- **TASK TO COMPLETE**
Of all the entries below, only the lines from the one with "D203: LED white" up to and including the one with "BAT1: 1.5V (plus" are to be duplicated exactly.

- **ENTRIES SUPPLIED**
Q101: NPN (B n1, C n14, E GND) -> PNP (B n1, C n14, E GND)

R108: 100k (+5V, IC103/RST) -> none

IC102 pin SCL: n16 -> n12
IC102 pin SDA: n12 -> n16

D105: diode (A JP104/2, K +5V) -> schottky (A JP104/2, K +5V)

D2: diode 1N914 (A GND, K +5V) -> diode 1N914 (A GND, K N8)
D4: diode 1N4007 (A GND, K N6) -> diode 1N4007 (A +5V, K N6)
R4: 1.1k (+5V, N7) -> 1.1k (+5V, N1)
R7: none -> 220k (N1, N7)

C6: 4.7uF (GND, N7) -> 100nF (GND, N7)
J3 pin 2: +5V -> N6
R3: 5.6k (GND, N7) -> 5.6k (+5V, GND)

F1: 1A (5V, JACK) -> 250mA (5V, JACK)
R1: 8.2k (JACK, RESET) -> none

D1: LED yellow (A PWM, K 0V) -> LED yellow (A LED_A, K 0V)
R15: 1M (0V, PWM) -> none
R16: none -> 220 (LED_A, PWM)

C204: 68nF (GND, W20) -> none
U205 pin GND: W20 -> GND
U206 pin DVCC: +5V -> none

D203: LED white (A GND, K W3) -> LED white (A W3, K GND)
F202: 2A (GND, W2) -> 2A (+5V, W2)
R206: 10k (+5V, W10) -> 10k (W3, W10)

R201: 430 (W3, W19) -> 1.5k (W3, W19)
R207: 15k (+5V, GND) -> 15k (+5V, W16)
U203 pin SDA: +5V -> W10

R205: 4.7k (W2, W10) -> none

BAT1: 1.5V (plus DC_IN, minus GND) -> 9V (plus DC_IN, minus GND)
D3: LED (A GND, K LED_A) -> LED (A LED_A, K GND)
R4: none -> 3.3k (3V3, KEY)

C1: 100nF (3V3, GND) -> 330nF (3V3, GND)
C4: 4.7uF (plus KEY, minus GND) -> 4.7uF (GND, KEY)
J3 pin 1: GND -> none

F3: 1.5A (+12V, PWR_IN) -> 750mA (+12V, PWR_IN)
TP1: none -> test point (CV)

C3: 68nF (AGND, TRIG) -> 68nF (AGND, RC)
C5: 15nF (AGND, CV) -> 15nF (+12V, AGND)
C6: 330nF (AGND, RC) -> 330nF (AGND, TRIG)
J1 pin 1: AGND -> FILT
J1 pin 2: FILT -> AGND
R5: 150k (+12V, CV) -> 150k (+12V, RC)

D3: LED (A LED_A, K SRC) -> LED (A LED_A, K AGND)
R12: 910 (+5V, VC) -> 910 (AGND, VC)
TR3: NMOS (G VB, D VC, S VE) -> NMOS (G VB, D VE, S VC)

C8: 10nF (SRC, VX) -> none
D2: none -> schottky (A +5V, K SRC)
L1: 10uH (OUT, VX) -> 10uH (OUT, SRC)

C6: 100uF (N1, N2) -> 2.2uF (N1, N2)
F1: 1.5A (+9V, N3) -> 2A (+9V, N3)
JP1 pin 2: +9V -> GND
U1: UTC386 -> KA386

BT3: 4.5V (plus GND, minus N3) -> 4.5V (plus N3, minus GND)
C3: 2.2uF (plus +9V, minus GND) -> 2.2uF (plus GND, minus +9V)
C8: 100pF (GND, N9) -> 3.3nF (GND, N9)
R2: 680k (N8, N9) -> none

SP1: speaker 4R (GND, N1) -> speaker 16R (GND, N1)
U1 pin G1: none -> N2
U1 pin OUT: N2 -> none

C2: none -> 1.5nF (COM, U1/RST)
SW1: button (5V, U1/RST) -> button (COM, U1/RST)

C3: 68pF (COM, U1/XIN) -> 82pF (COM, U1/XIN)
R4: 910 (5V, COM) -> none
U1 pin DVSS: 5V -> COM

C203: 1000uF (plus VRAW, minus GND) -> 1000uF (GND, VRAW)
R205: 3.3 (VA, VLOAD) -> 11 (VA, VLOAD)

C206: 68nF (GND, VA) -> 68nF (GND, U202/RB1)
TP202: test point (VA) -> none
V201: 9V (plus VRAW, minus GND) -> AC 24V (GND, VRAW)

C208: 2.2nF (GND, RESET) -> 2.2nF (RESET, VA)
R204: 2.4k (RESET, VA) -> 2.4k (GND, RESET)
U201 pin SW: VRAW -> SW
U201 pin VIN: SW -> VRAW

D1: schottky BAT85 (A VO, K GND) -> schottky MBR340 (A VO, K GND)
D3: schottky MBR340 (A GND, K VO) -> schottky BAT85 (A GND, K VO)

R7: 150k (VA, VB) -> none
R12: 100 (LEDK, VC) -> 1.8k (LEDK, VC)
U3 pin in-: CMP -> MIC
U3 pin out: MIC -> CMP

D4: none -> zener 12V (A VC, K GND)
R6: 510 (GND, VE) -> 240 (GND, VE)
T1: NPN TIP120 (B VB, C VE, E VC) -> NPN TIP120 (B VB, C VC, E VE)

- **EXPECTED OUTPUT**
D203: LED white (A GND, K W3) -> LED white (A W3, K GND)
F202: 2A (GND, W2) -> 2A (+5V, W2)
R206: 10k (+5V, W10) -> 10k (W3, W10)

R201: 430 (W3, W19) -> 1.5k (W3, W19)
R207: 15k (+5V, GND) -> 15k (+5V, W16)
U203 pin SDA: +5V -> W10

R205: 4.7k (W2, W10) -> none

BAT1: 1.5V (plus DC_IN, minus GND) -> 9V (plus DC_IN, minus GND)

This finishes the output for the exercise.